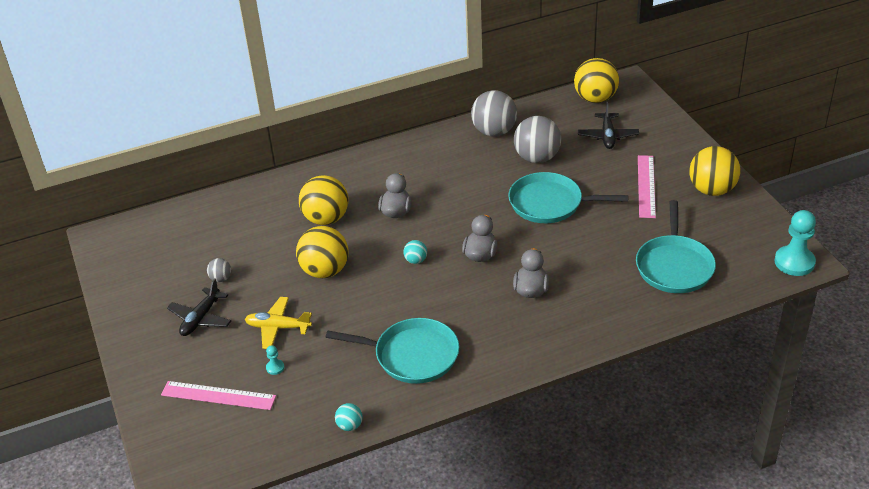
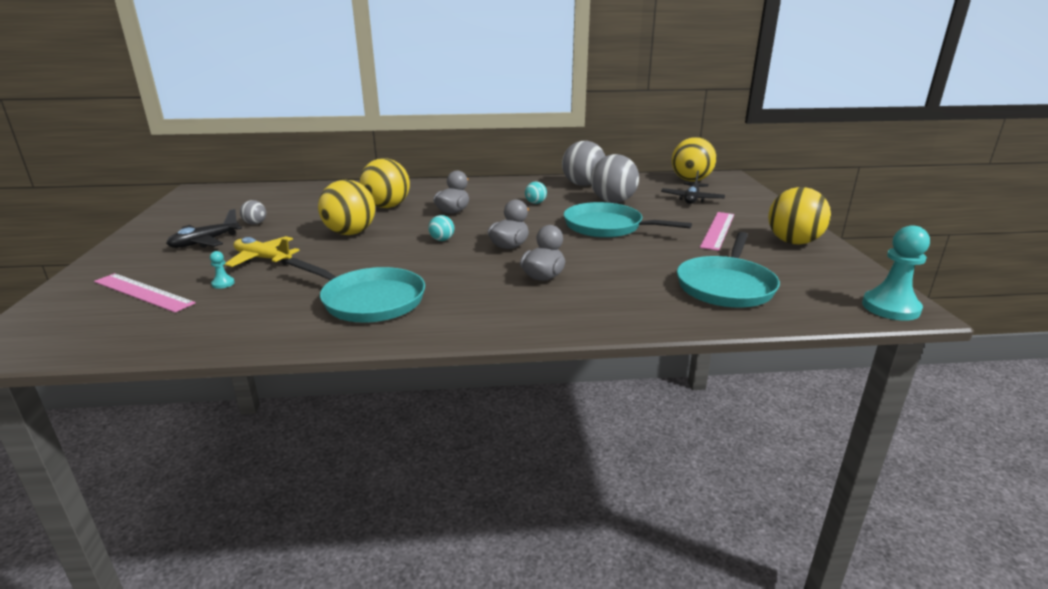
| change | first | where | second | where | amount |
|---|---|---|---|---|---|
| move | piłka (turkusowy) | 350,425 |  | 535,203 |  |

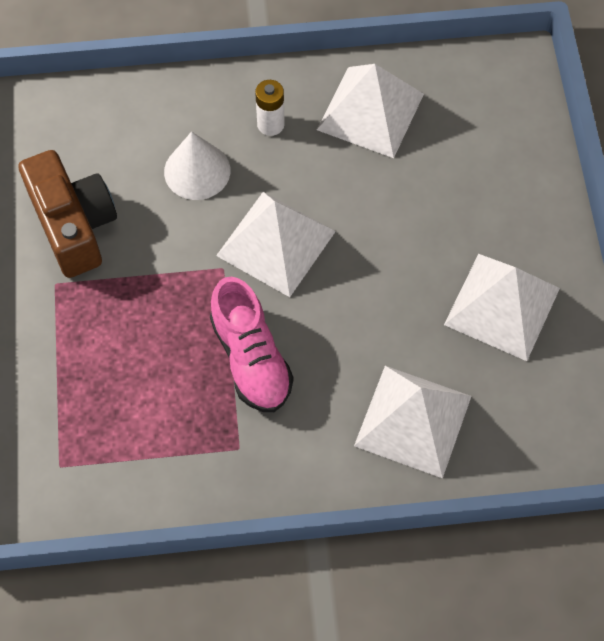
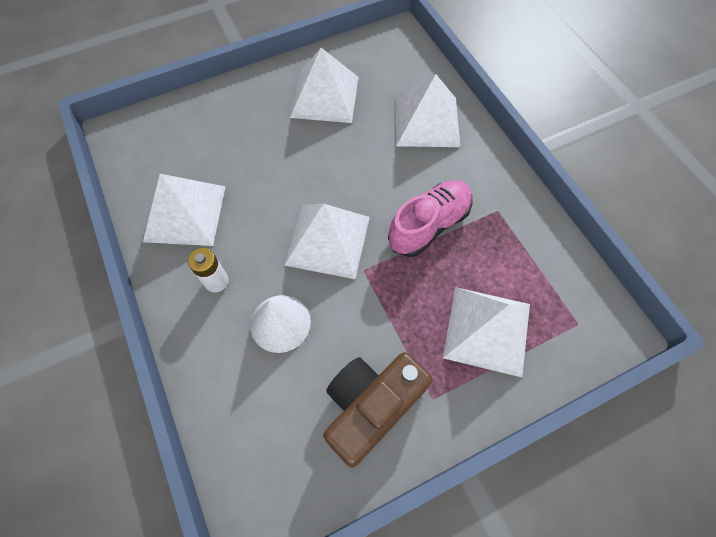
| change | first | where | second | where | amount |
|---|---|---|---|---|---|
| insert |  |  | piramida (biały) | 487,330 |  |

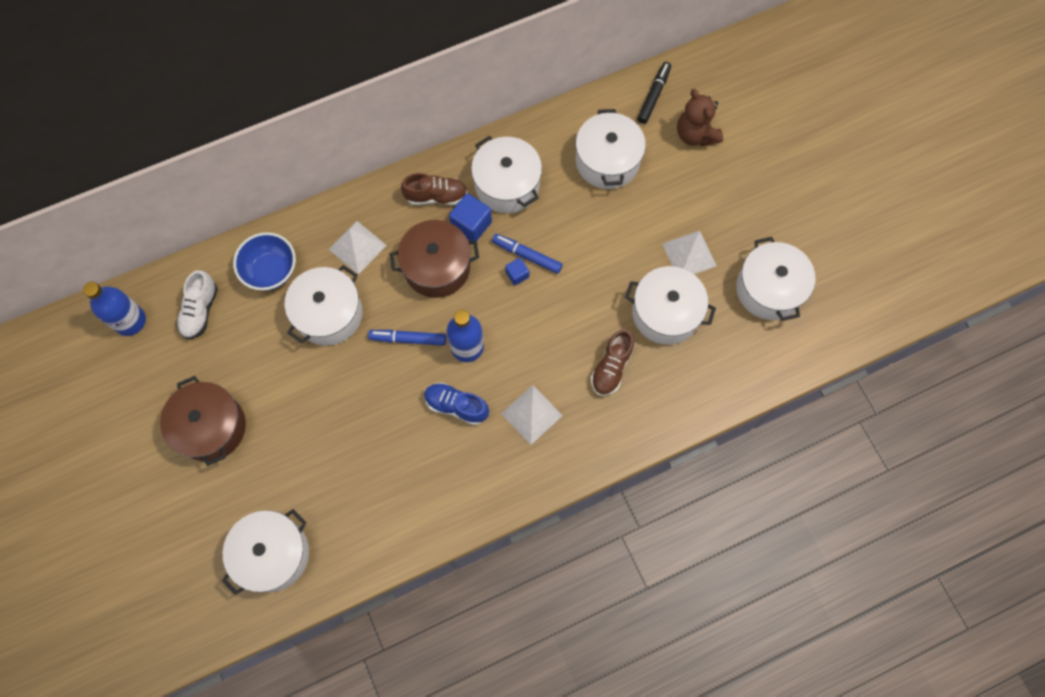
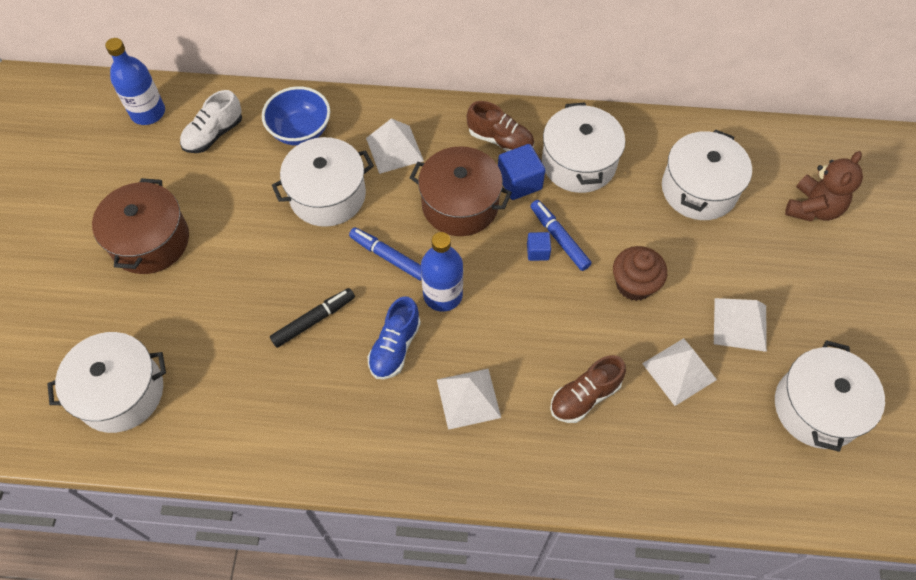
| change | first | where | second | where | amount |
|---|---|---|---|---|---|
| insert |  |  | muffinka (brązowy) | 634,284 |  |
| move | flamaster (czarny) | 654,96 |  | 314,320 |  |
| replace | garnek (biały) | 665,313 | piramida (biały) | 679,371 |  |
| rotate | but (niebieski) | 456,406 |  | 395,347 | 120 degrees counterclockwise |
| rotate | miś (brązowy) | 695,134 |  | 813,208 | 150 degrees counterclockwise |

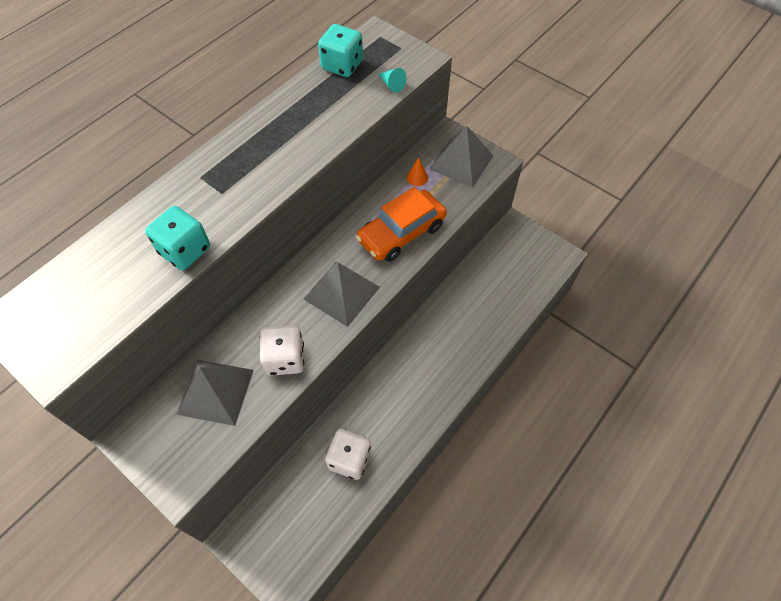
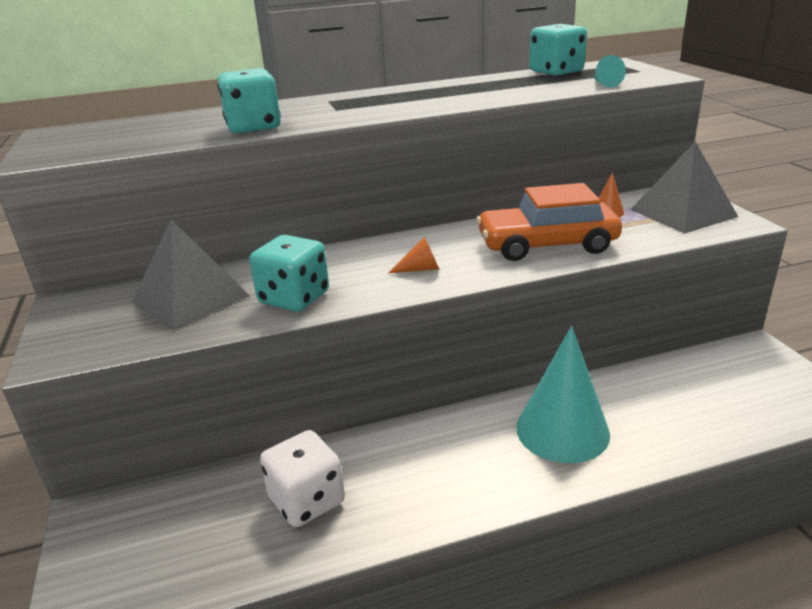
| change | first | where | second | where | amount |
|---|---|---|---|---|---|
| insert |  |  | stożek (turkusowy) | 562,430 |  |
| replace | piramida (szary) | 342,293 | stożek (pomarańczowy) | 420,269 |  |
| recolor | kostka do gry (biały) | 285,359 | kostka do gry (turkusowy) | 294,298 |  |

=======

The result should be an exact repetition of all the records. Drop the pictures.

| change | first | where | second | where | amount |
|---|---|---|---|---|---|
| move | piłka (turkusowy) | 350,425 |  | 535,203 |  |

| change | first | where | second | where | amount |
|---|---|---|---|---|---|
| insert |  |  | piramida (biały) | 487,330 |  |

| change | first | where | second | where | amount |
|---|---|---|---|---|---|
| insert |  |  | muffinka (brązowy) | 634,284 |  |
| move | flamaster (czarny) | 654,96 |  | 314,320 |  |
| replace | garnek (biały) | 665,313 | piramida (biały) | 679,371 |  |
| rotate | but (niebieski) | 456,406 |  | 395,347 | 120 degrees counterclockwise |
| rotate | miś (brązowy) | 695,134 |  | 813,208 | 150 degrees counterclockwise |

| change | first | where | second | where | amount |
|---|---|---|---|---|---|
| insert |  |  | stożek (turkusowy) | 562,430 |  |
| replace | piramida (szary) | 342,293 | stożek (pomarańczowy) | 420,269 |  |
| recolor | kostka do gry (biały) | 285,359 | kostka do gry (turkusowy) | 294,298 |  |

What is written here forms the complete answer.